» **REQUIREMENT**: With the pictures omitted, set down exactly the lines from the one that contains "blue plate O4" through the last line of the data.

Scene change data
——

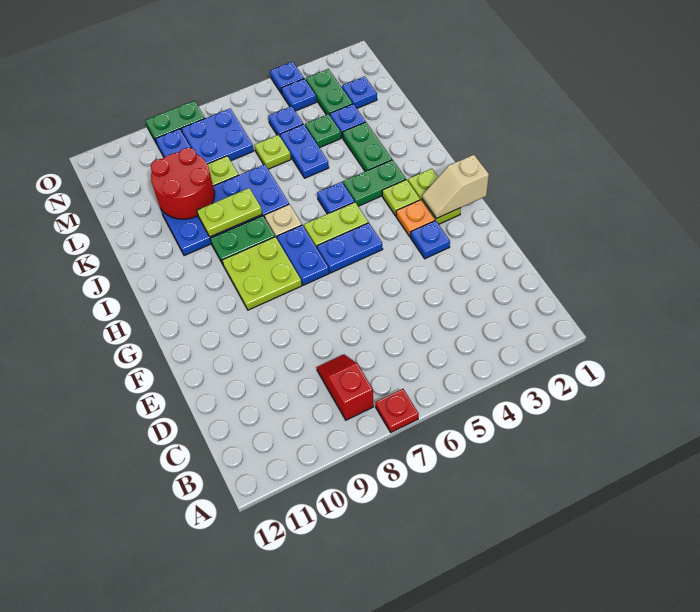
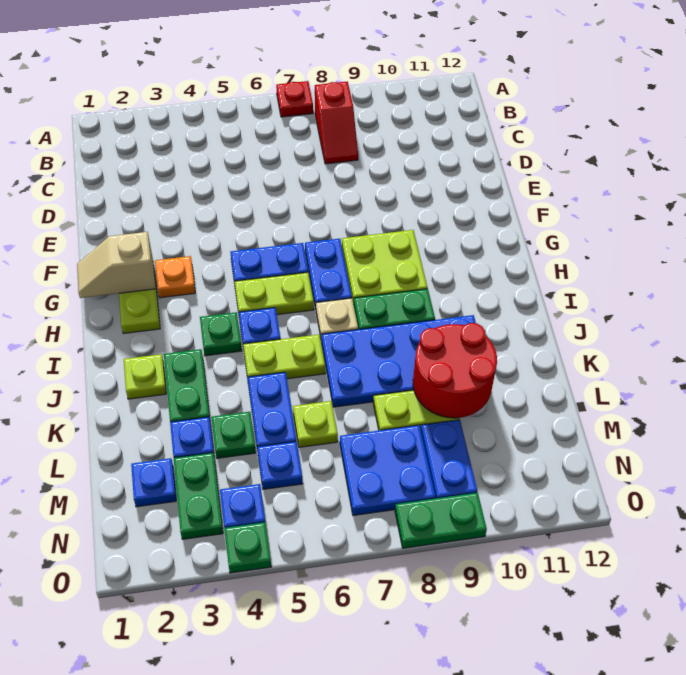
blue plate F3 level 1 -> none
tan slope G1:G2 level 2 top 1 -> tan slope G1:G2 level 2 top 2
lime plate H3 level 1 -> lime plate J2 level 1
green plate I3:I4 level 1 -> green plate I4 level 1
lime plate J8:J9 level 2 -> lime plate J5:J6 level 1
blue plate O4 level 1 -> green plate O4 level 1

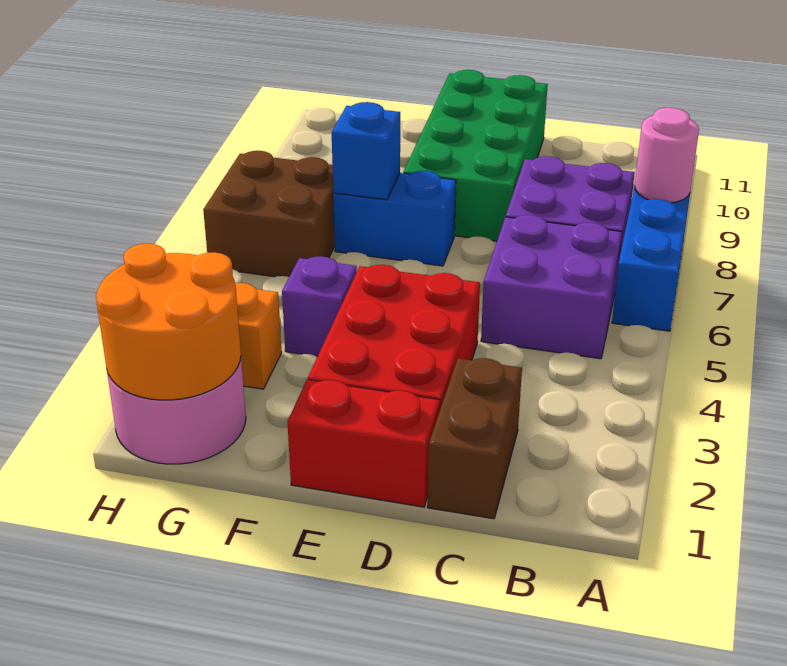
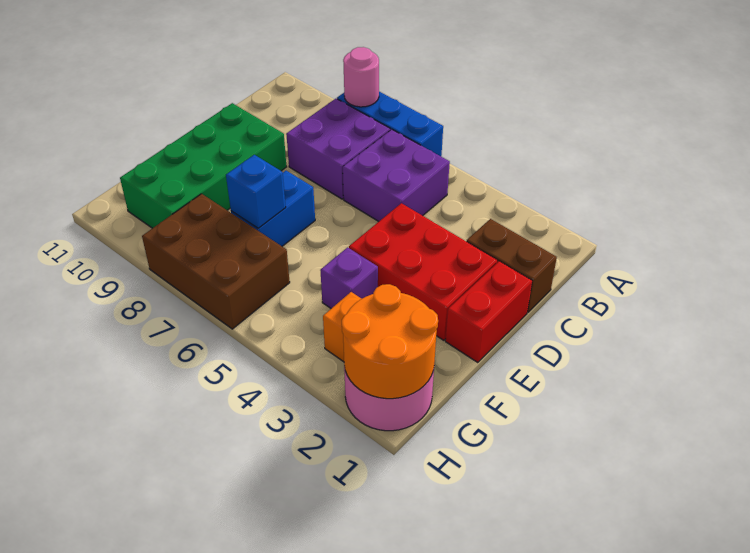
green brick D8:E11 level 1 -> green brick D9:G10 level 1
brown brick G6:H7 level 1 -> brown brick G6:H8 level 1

——

» **RESULT OF THIS EXERCISE**:
blue plate O4 level 1 -> green plate O4 level 1

green brick D8:E11 level 1 -> green brick D9:G10 level 1
brown brick G6:H7 level 1 -> brown brick G6:H8 level 1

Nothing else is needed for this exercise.